Directions: Leave out the pictures, and retype the remaining data exactly.

Stored data:
▬▬▬▬▬▬

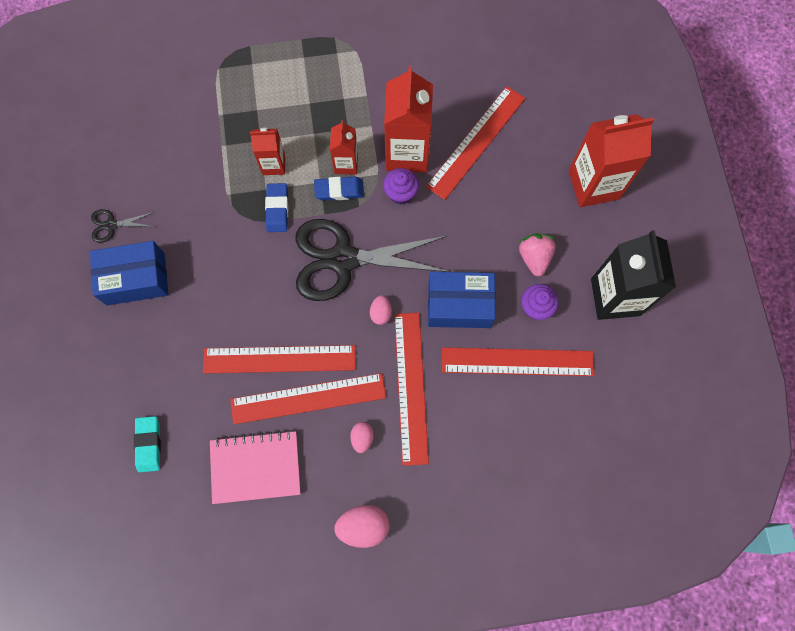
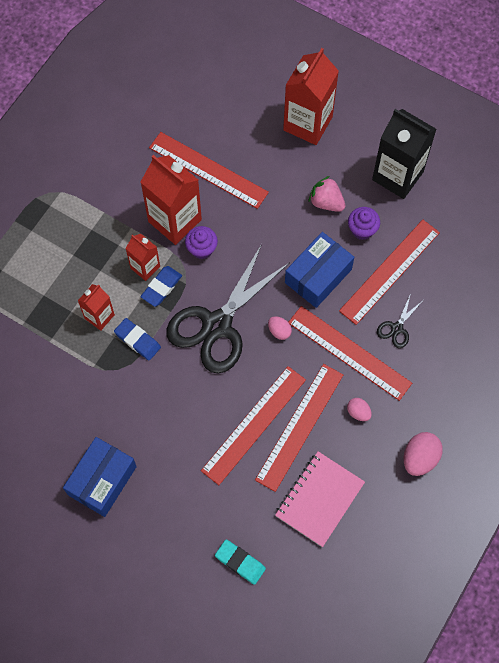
camera: 50 degrees left, 5 degrees down
black scissors [91,209,155,243] -> black scissors moved to [377,293,422,348]
red ruler [426,86,525,200] -> red ruler turned 45 degrees counterclockwise [149,132,269,209]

▬▬▬▬▬▬

Exercise solution:
camera: 50 degrees left, 5 degrees down
black scissors [91,209,155,243] -> black scissors moved to [377,293,422,348]
red ruler [426,86,525,200] -> red ruler turned 45 degrees counterclockwise [149,132,269,209]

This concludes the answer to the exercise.